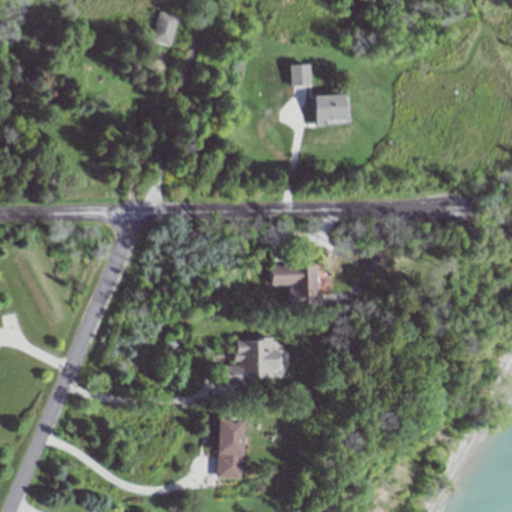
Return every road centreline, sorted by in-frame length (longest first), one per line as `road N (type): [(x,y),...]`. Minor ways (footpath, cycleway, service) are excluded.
road 1 (residential): [(0,212),(453,208)]
road 2 (residential): [(137,212),(7,511)]
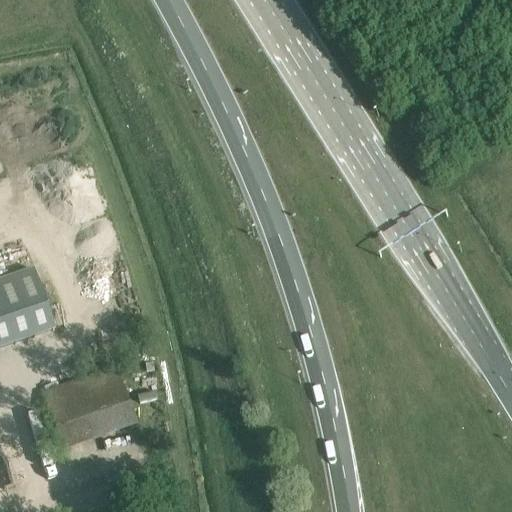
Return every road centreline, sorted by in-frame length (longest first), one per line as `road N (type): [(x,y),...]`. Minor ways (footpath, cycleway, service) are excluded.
road 1 (motorway): [(167,0),(202,62),(275,237),(320,383),(344,511)]
road 2 (motorway): [(511,396),(263,0)]
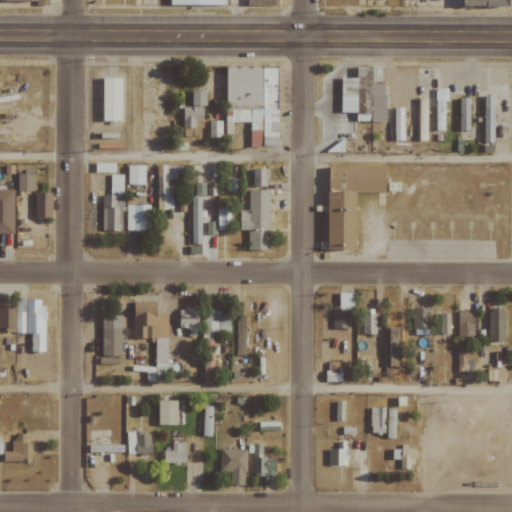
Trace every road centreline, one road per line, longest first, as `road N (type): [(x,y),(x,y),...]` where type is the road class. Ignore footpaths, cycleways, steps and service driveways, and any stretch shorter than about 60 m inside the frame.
road 1 (tertiary): [(511,36),(0,33)]
road 2 (residential): [(300,511),(303,0)]
road 3 (residential): [(70,511),(72,0)]
road 4 (residential): [(511,273),(0,272)]
road 5 (residential): [(511,506),(0,505)]
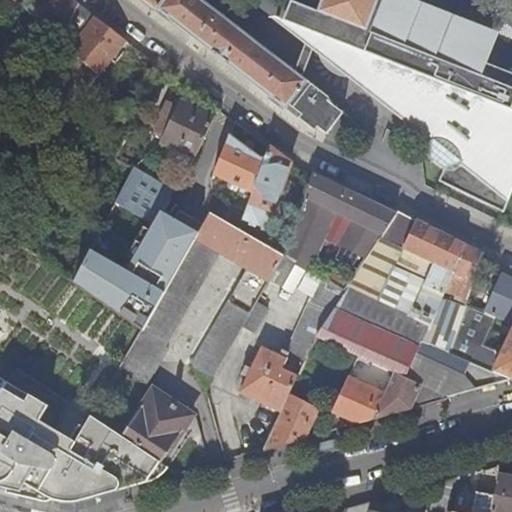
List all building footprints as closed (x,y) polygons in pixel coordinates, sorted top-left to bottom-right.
[(12,0),(62,36),(79,3),(74,0),(50,0),(44,9),(30,0),(12,0)] [(142,0),(154,8),(161,14),(182,31),(217,58),(275,102),(309,128),(312,125),(323,134),(341,112),(335,107),(337,104),(309,83),(301,77),(201,0),(142,0)] [(511,73),(466,53),(478,24),(422,0),(325,0),(323,7),(324,12),(326,13),(329,14),(328,16),(315,49),(319,52),(322,55),(327,63),(332,68),(340,73),(347,74),(429,138),(429,161),(442,169),(439,182),(503,214),(511,193),(511,73)] [(315,49),(328,16),(293,1),(283,25),(311,46),(315,49)] [(125,39),(79,3),(62,36),(32,77),(71,107),(125,39)] [(309,83),(319,52),(315,49),(311,46),(301,77),(309,83)] [(210,115),(211,111),(188,95),(184,101),(210,115)] [(183,101),(177,113),(168,109),(161,125),(169,129),(167,133),(165,137),(196,153),(215,118),(210,115),(184,101),(183,101)] [(224,180),(252,193),(265,160),(231,135),(213,175),(211,182),(222,187),(224,180)] [(273,212),(291,163),(270,146),(265,160),(252,193),(238,231),(257,242),(269,210),(273,212)] [(107,272),(156,182),(131,168),(72,280),(139,326),(209,214),(209,213),(192,202),(182,219),(177,217),(135,290),(107,272)] [(361,269),(367,259),(382,237),(396,215),(395,215),(313,175),(285,259),(294,263),(319,278),(345,293),(349,287),(361,269)] [(382,237),(367,259),(398,274),(423,285),(442,294),(444,291),(464,244),(427,226),(397,211),(395,215),(396,215),(382,237)] [(191,367),(212,379),(244,324),(256,302),(265,286),(270,278),(282,257),(257,242),(238,231),(209,214),(139,326),(118,358),(148,384),(168,349),(164,346),(219,253),(247,270),(226,308),(191,367)] [(444,291),(456,295),(466,298),(482,253),(464,244),(444,291)] [(281,285),(294,263),(285,259),(282,257),(270,278),(281,285)] [(442,294),(423,285),(398,274),(367,259),(361,269),(349,287),(370,297),(428,325),(438,303),(442,294)] [(510,323),(509,324),(511,325),(511,277),(501,273),(485,311),(510,323)] [(287,352),(306,361),(317,339),(317,338),(345,293),(319,278),(287,352)] [(370,297),(349,287),(345,293),(317,338),(358,356),(395,373),(406,378),(416,355),(421,341),(427,328),(428,325),(370,297)] [(466,298),(456,295),(451,308),(461,313),(464,305),(466,298)] [(268,309),(256,302),(244,324),(255,331),(268,309)] [(427,328),(451,339),(461,313),(451,308),(438,303),(428,325),(427,328)] [(511,327),(511,333),(495,372),(511,379),(511,325),(509,324),(508,326),(511,327)] [(451,339),(427,328),(421,341),(447,352),(451,339)] [(447,352),(421,341),(416,355),(465,377),(477,390),(511,379),(495,372),(447,352)] [(261,347),(252,368),(248,376),(241,393),(282,412),(289,398),(293,390),(299,377),(282,369),(286,358),(261,347)] [(353,366),(390,385),(395,373),(358,356),(353,366)] [(248,376),(252,368),(244,365),(241,373),(248,376)] [(385,396),(374,419),(410,409),(449,398),(406,378),(395,373),(390,385),(385,396)] [(385,396),(348,379),(332,413),(348,420),(350,419),(359,423),(360,418),(368,421),(374,419),(385,396)] [(6,380),(0,390),(0,488),(57,503),(82,502),(144,484),(159,463),(122,438),(90,416),(74,440),(38,420),(47,406),(6,380)] [(155,390),(122,438),(159,463),(168,469),(191,435),(184,430),(194,417),(155,390)] [(318,410),(289,398),(282,412),(265,450),(305,439),(318,410)] [(492,511),(511,511),(511,479),(499,477),(495,497),(492,511)] [(435,507),(449,511),(456,480),(442,484),(435,507)] [(492,511),(495,497),(477,494),(473,511),(453,511),(449,511),(448,511),(492,511)]
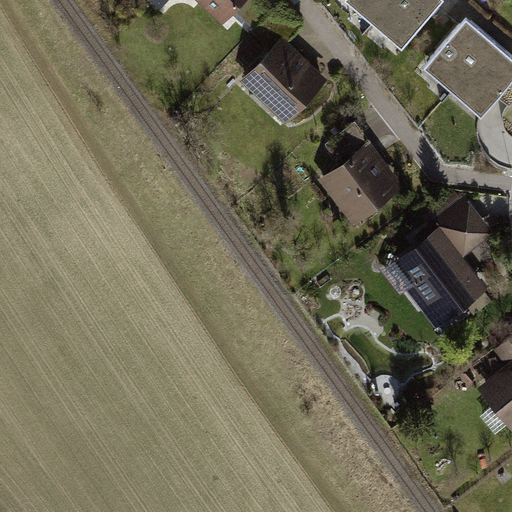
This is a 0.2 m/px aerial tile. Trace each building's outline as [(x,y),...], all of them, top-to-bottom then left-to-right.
[(200,0),(222,21),(234,8),(241,0),(200,0)] [(275,0),(272,3),(268,0),(241,0),(234,8),(253,26),(250,29),(269,47),(281,34),(286,39),(303,21),(280,0),(275,0)] [(349,0),(402,45),(440,0),(349,0)] [(511,75),(511,52),(465,13),(423,62),(481,112),(497,93),(511,75)] [(269,47),(239,77),(284,120),(325,76),(286,39),(281,34),(269,47)] [(511,102),(511,75),(497,93),(510,104),(511,102)] [(326,139),(340,158),(368,136),(369,138),(370,137),(354,117),(326,139)] [(340,158),(316,176),(352,222),(403,184),(369,138),(368,136),(340,158)] [(440,223),(463,253),(493,230),(464,193),(461,196),(455,189),(429,209),(434,216),(440,223)] [(380,268),(399,293),(407,287),(436,326),(489,287),(466,257),(463,253),(440,223),(380,268)] [(507,361),(479,382),(511,424),(511,334),(496,347),(507,361)]
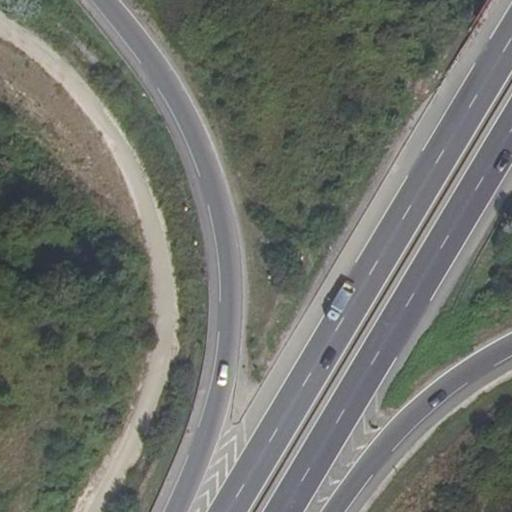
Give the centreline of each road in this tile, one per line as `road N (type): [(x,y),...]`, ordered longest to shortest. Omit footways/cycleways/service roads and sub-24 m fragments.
road 1 (primary): [(99,0),(183,118),(216,197),(230,289),(211,422),(174,511)]
road 2 (primary): [(511,37),(228,511)]
road 3 (primary): [(284,511),(511,130)]
road 4 (primary): [(332,511),(417,409),(511,344)]
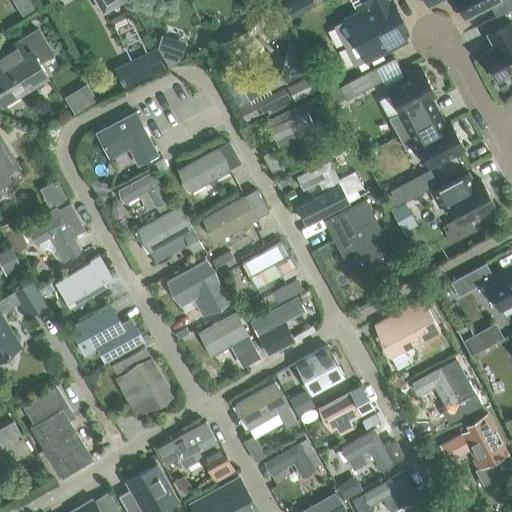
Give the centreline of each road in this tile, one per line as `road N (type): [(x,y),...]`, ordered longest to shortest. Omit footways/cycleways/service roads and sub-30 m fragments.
road 1 (unclassified): [(200,409),(66,159),(74,131),(183,76),(211,85),(341,326)]
road 2 (unclassified): [(214,403),(341,326)]
road 3 (unclassified): [(125,453),(52,327)]
road 4 (unclassified): [(408,445),(341,326)]
road 5 (unclassified): [(275,511),(214,403)]
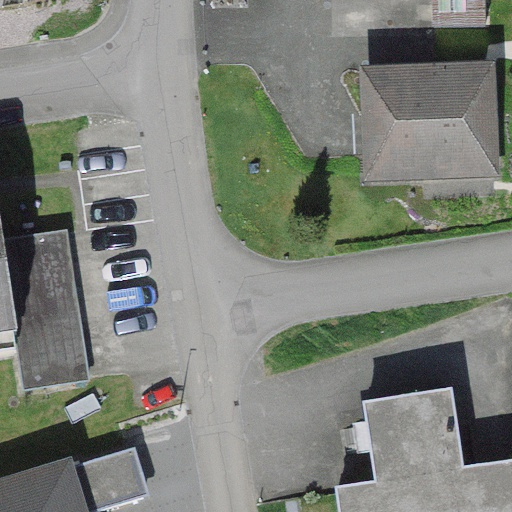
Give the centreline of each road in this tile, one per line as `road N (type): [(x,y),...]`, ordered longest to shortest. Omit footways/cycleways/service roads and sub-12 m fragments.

--*--

Replace "centreline" with "centerline" in the items from the start through the line containing "road 5 (residential): [(511,506),(0,505)]", inclusive, leaving everything else unchanged. Omit the pictures from your answer.

◆ Result of the exercise ◆
Return every road centerline, sorted by in-frame length (longest first), one per line as `road N (type): [(x,y),...]`. Minor ways (footpath, cycleway, service) are excluded.
road 1 (residential): [(0,212),(453,208)]
road 2 (residential): [(137,212),(7,511)]
Return every road centerline, sorted by in-frame length (longest first), one per line as `road N (type): [(x,y),...]`. Minor ways (footpath, cycleway, service) are excluded.
road 1 (motorway): [(167,0),(202,62),(275,237),(320,383),(344,511)]
road 2 (motorway): [(511,396),(263,0)]
Trace every road centerline, one road per line, longest first, as `road N (type): [(x,y),(x,y),...]` where type is the road class. Ignore footpaths, cycleways, steps and service driveways, and any stretch shorter than about 60 m inside the frame.
road 1 (tertiary): [(511,36),(0,33)]
road 2 (residential): [(300,511),(303,0)]
road 3 (residential): [(70,511),(72,0)]
road 4 (residential): [(511,273),(0,272)]
road 5 (residential): [(511,506),(0,505)]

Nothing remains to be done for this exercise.